─── Input material

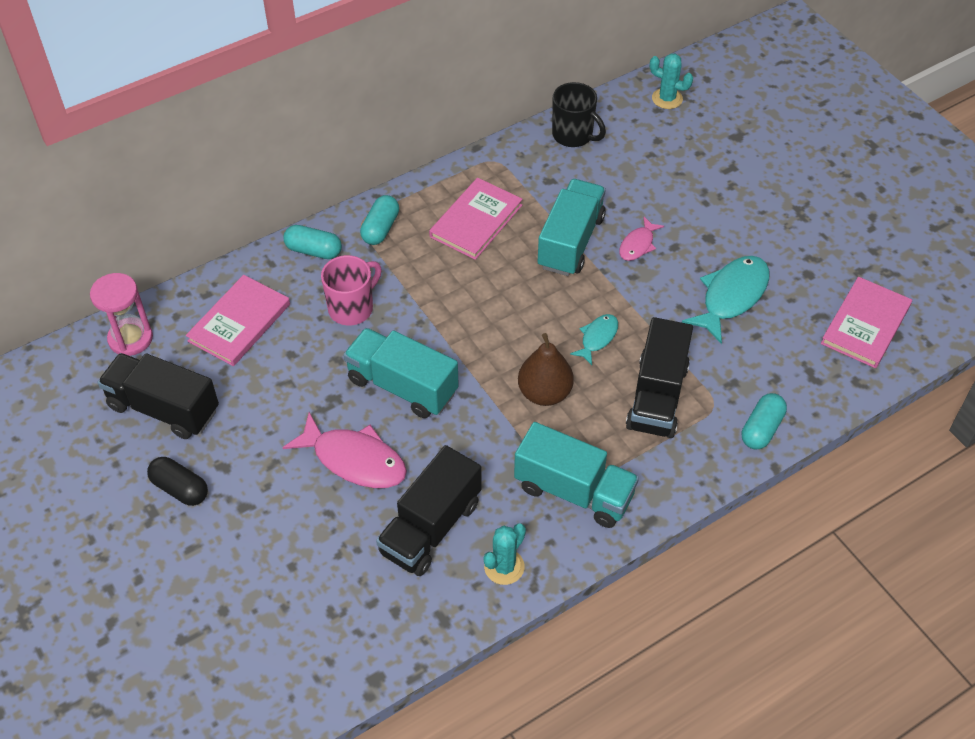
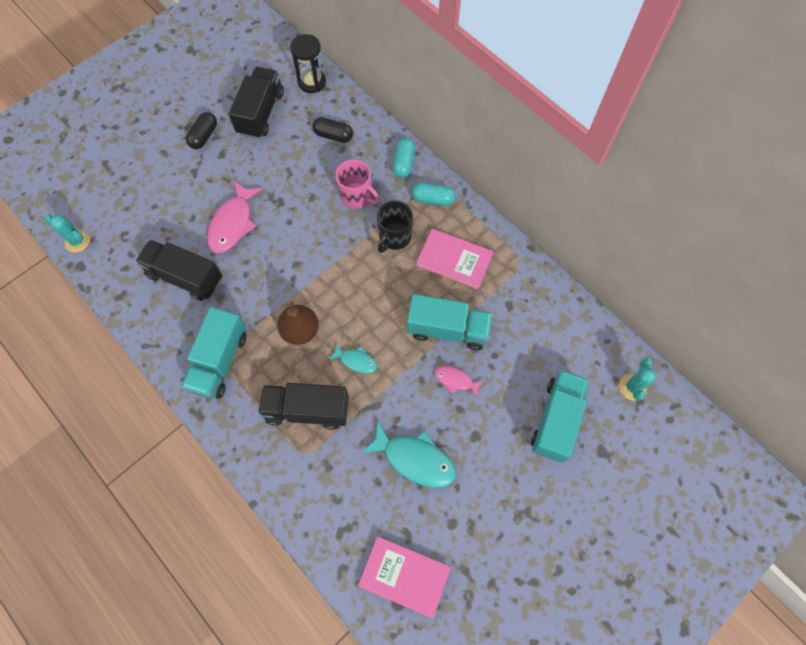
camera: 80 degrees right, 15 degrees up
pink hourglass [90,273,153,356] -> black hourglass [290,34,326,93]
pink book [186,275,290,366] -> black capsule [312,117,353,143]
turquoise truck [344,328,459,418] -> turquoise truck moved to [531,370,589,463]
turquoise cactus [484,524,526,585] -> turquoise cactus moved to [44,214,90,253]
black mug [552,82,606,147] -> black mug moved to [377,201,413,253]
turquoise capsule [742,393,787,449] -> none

──────
─── Input material

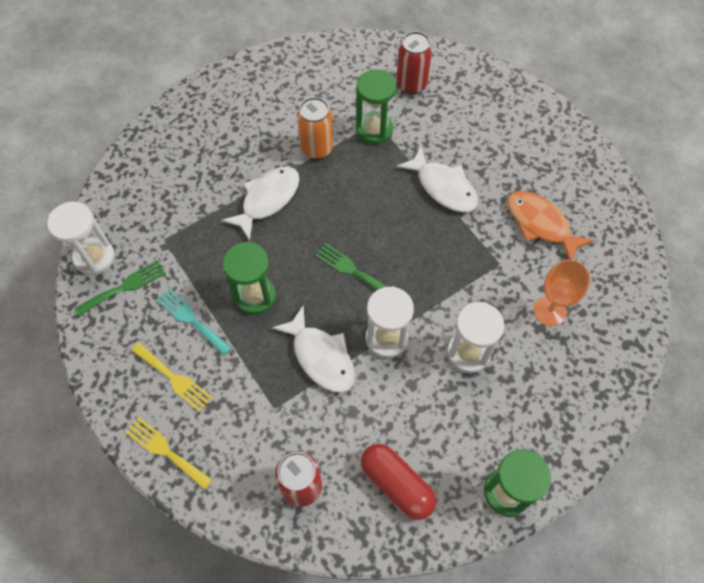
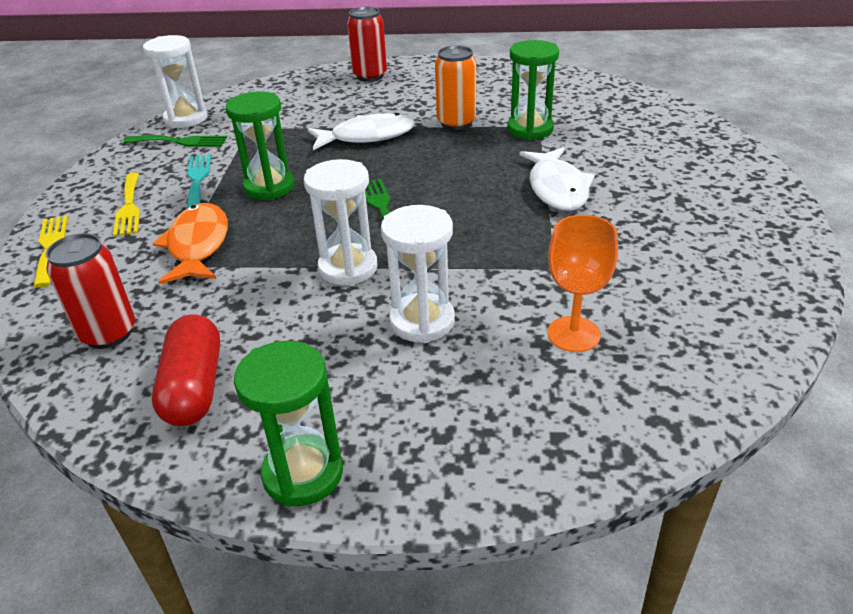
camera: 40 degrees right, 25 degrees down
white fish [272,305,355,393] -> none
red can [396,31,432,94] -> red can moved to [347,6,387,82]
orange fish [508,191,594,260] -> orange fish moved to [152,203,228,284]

──────
─── Input material

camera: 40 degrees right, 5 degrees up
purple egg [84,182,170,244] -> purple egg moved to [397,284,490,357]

──────

### Problem
What are the lines, exactly as written above, from the line with "camera: 80 degrees right, 15 degrees up" to the line with "turquoise capsule [742,393,787,449] -> none", both included? Output only those.

### Answer to this exercise
camera: 80 degrees right, 15 degrees up
pink hourglass [90,273,153,356] -> black hourglass [290,34,326,93]
pink book [186,275,290,366] -> black capsule [312,117,353,143]
turquoise truck [344,328,459,418] -> turquoise truck moved to [531,370,589,463]
turquoise cactus [484,524,526,585] -> turquoise cactus moved to [44,214,90,253]
black mug [552,82,606,147] -> black mug moved to [377,201,413,253]
turquoise capsule [742,393,787,449] -> none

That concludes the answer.